YOUR GOAL
What is needed here is an exact repetition of the records below, beginning at the line that has "black plane: 0 -> 1" and stopping after the line that has "blue pyramid: 4 -> 5".

[[ SOURCE MATERIAL open ]]

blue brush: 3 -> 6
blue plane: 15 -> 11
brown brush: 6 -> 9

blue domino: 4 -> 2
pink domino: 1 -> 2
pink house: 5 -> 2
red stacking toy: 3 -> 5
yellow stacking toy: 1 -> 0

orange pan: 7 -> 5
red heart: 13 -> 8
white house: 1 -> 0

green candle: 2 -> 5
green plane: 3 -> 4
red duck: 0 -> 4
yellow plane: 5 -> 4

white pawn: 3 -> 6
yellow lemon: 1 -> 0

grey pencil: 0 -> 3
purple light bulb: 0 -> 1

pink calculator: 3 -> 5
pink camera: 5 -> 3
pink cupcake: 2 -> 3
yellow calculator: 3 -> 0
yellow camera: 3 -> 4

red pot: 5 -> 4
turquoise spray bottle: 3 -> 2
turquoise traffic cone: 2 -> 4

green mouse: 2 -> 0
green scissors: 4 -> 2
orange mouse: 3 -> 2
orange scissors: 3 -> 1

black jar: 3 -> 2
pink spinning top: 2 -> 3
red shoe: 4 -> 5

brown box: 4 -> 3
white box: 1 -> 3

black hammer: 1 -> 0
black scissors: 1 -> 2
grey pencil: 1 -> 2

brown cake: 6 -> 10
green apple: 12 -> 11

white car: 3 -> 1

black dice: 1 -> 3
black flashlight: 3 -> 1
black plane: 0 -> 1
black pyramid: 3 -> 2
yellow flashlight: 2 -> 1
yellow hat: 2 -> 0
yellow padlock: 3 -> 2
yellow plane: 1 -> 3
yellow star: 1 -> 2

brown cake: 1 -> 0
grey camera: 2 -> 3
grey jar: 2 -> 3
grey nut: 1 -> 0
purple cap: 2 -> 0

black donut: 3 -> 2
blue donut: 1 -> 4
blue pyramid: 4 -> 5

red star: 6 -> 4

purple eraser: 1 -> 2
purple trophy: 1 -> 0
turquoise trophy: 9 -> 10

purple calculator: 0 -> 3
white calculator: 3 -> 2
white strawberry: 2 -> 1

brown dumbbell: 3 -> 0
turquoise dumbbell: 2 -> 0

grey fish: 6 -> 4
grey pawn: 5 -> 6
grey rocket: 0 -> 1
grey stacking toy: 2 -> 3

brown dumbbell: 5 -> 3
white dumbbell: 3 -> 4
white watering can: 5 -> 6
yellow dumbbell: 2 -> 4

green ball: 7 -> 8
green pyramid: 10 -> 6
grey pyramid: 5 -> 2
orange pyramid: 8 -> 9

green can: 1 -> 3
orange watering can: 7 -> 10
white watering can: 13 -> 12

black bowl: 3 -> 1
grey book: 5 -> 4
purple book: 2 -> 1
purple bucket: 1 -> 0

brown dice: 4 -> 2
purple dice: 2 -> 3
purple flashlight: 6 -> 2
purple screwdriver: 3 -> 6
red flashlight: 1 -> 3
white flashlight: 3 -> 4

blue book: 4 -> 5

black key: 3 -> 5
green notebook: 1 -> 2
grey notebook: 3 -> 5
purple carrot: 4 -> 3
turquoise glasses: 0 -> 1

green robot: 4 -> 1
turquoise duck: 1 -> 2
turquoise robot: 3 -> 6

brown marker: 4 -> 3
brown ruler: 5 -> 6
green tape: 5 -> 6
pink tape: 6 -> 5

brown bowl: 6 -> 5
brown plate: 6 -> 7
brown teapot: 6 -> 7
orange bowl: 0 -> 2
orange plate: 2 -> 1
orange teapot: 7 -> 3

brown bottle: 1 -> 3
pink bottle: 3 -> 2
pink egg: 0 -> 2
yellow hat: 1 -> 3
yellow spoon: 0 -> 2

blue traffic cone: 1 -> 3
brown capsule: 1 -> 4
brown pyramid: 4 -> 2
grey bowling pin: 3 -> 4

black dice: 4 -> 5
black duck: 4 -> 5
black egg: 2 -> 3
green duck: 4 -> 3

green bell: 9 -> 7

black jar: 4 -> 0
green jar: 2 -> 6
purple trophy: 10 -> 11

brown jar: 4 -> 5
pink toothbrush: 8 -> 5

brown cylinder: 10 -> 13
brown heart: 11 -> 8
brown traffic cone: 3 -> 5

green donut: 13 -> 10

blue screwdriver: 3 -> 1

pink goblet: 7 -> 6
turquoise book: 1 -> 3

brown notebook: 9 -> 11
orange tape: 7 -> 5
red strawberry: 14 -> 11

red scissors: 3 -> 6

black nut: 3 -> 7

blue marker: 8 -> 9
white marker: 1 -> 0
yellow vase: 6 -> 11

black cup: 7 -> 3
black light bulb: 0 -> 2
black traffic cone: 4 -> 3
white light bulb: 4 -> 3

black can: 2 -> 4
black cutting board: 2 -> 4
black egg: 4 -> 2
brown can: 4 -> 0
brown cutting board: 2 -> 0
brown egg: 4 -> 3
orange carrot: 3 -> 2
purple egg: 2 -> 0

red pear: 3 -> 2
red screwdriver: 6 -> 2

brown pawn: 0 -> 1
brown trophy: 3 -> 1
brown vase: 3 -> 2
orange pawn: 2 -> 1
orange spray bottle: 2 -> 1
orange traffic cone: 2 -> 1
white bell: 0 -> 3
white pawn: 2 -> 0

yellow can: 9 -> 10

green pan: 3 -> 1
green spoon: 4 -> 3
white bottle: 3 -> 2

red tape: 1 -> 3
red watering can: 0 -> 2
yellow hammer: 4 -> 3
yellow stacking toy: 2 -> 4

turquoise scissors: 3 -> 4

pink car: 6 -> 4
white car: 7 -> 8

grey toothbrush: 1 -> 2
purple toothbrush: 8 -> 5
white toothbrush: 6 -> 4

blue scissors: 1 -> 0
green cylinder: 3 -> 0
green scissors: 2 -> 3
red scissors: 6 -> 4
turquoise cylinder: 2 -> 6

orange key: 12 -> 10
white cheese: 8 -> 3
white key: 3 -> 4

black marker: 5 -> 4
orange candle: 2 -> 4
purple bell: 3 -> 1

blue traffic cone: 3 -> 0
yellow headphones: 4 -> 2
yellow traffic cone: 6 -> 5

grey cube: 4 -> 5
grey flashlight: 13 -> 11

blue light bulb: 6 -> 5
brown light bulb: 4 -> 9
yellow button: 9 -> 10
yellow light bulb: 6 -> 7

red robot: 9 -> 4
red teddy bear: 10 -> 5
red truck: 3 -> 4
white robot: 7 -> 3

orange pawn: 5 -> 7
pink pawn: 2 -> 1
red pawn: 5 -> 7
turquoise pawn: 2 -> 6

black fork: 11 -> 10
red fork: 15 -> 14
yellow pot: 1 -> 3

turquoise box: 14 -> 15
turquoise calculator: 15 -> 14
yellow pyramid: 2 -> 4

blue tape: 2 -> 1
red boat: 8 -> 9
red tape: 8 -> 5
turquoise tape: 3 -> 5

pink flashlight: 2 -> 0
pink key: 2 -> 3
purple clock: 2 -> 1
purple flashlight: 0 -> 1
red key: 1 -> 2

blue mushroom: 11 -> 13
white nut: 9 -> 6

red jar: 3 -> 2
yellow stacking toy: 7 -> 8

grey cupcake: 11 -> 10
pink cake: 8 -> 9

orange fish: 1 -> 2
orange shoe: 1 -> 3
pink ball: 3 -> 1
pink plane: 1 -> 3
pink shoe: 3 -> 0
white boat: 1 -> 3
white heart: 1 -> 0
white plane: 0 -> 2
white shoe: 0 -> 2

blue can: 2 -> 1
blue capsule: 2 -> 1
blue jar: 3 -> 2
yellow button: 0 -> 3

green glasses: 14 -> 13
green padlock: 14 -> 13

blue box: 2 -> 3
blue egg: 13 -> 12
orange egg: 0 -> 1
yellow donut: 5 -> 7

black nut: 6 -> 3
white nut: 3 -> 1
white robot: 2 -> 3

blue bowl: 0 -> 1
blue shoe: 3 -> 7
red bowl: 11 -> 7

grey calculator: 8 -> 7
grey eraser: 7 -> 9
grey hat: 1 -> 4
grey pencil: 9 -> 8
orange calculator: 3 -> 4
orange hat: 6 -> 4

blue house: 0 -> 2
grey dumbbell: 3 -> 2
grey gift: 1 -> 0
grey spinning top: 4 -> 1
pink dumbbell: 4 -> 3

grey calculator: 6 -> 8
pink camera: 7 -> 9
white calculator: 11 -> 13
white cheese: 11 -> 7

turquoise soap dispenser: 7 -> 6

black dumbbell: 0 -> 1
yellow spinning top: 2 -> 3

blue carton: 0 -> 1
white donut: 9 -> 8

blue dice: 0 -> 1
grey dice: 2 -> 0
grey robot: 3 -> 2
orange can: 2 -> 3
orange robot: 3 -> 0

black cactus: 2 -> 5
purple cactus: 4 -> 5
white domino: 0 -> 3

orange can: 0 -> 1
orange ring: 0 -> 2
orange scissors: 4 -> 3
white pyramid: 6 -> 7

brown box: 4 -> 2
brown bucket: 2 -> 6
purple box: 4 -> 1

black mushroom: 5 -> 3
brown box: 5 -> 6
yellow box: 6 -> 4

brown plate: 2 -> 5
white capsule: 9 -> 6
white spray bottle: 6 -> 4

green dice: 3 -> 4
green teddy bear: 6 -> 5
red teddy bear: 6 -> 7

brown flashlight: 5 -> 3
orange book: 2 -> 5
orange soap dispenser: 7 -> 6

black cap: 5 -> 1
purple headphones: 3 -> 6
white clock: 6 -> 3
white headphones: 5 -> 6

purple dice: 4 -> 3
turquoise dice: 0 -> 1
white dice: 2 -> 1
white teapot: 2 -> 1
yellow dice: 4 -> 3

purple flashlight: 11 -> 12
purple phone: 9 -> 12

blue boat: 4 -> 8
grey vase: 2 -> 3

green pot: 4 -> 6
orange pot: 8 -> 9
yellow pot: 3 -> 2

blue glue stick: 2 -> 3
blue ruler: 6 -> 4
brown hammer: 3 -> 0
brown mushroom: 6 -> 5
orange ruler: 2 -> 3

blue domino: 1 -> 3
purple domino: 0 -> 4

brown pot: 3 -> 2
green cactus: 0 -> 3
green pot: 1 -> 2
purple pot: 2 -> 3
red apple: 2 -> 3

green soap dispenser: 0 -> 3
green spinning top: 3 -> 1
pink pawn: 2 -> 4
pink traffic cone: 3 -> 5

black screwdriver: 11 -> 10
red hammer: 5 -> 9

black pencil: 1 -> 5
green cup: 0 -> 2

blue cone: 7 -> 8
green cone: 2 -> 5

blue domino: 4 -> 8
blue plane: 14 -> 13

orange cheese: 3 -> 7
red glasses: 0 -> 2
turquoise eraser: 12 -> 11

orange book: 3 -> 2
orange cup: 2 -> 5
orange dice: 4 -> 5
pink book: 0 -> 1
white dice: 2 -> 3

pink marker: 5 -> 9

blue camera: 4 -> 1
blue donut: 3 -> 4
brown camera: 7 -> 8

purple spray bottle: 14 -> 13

[[ SOURCE MATERIAL closed ]]

RESPONSE BOX
black plane: 0 -> 1
black pyramid: 3 -> 2
yellow flashlight: 2 -> 1
yellow hat: 2 -> 0
yellow padlock: 3 -> 2
yellow plane: 1 -> 3
yellow star: 1 -> 2

brown cake: 1 -> 0
grey camera: 2 -> 3
grey jar: 2 -> 3
grey nut: 1 -> 0
purple cap: 2 -> 0

black donut: 3 -> 2
blue donut: 1 -> 4
blue pyramid: 4 -> 5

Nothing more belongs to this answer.